- [YOUR OBJECTIVE] Drop the pictures and restate the rest of the listing word for word.

-.-.-

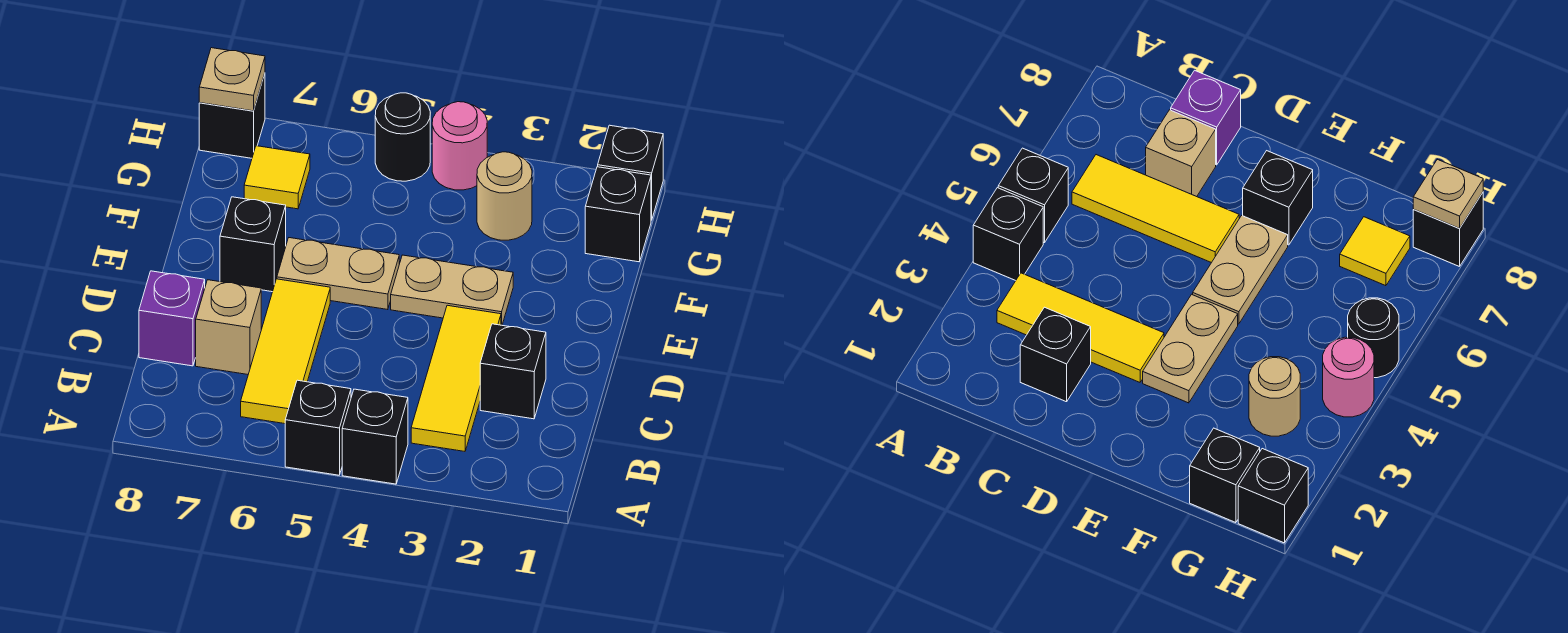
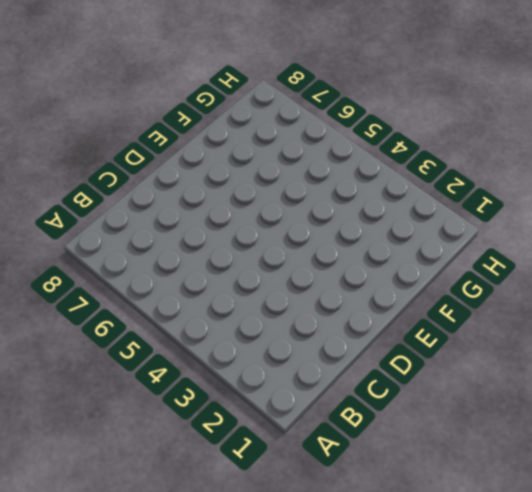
none -> black brick A4 level 1
none -> black brick A5 level 1
none -> yellow tile B3:D3 level 1

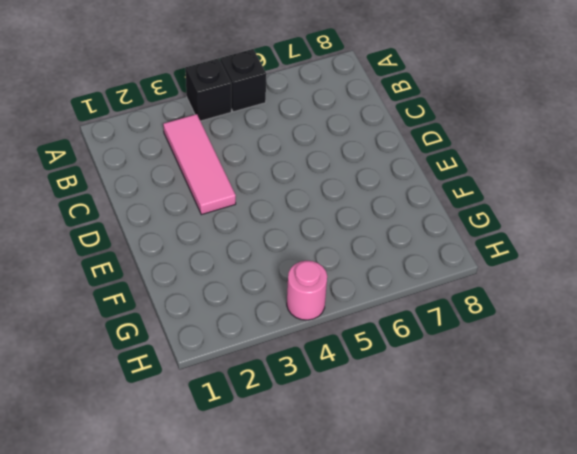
pink tile B3:D3 level 1 -> yellow tile B3:D3 level 1
none -> yellow tile B6:D6 level 1
none -> black brick C2 level 1
none -> tan brick C7 level 1

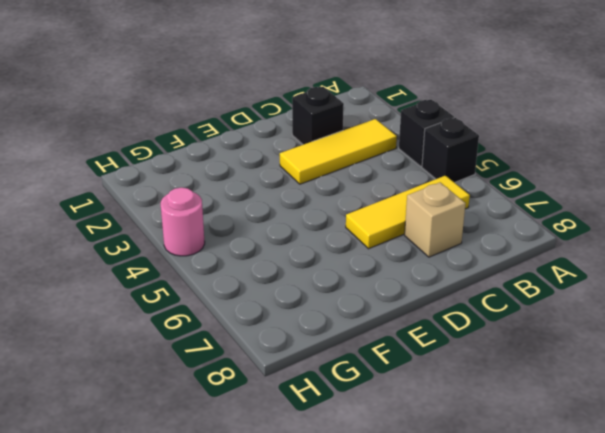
none -> purple brick C8 level 1
none -> tan plate E3:E4 level 1
none -> tan plate E5:E6 level 1

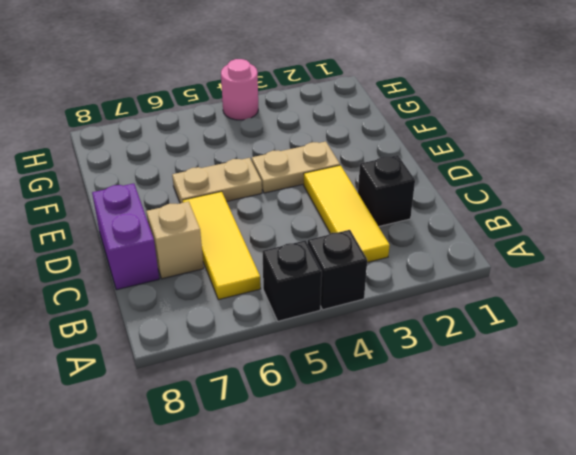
purple brick C8:D8 level 1 -> purple brick C8 level 1
none -> black brick E7 level 1
none -> black brick G1 level 1
none -> tan round brick G3 level 1

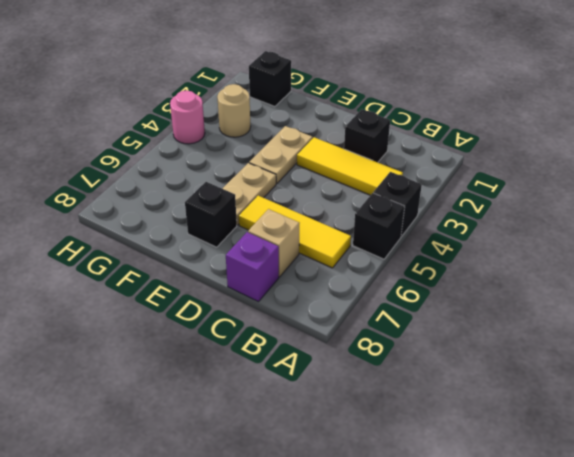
none -> yellow tile G7 level 1
none -> black brick H1 level 1
none -> black round brick H5 level 1

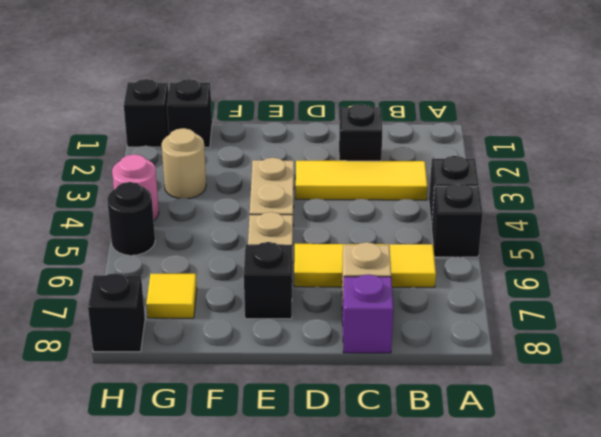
none -> tan plate H8 level 2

-.-.-

- [ANSWER BOX]
none -> black brick A4 level 1
none -> black brick A5 level 1
none -> yellow tile B3:D3 level 1

pink tile B3:D3 level 1 -> yellow tile B3:D3 level 1
none -> yellow tile B6:D6 level 1
none -> black brick C2 level 1
none -> tan brick C7 level 1

none -> purple brick C8 level 1
none -> tan plate E3:E4 level 1
none -> tan plate E5:E6 level 1

purple brick C8:D8 level 1 -> purple brick C8 level 1
none -> black brick E7 level 1
none -> black brick G1 level 1
none -> tan round brick G3 level 1

none -> yellow tile G7 level 1
none -> black brick H1 level 1
none -> black round brick H5 level 1

none -> tan plate H8 level 2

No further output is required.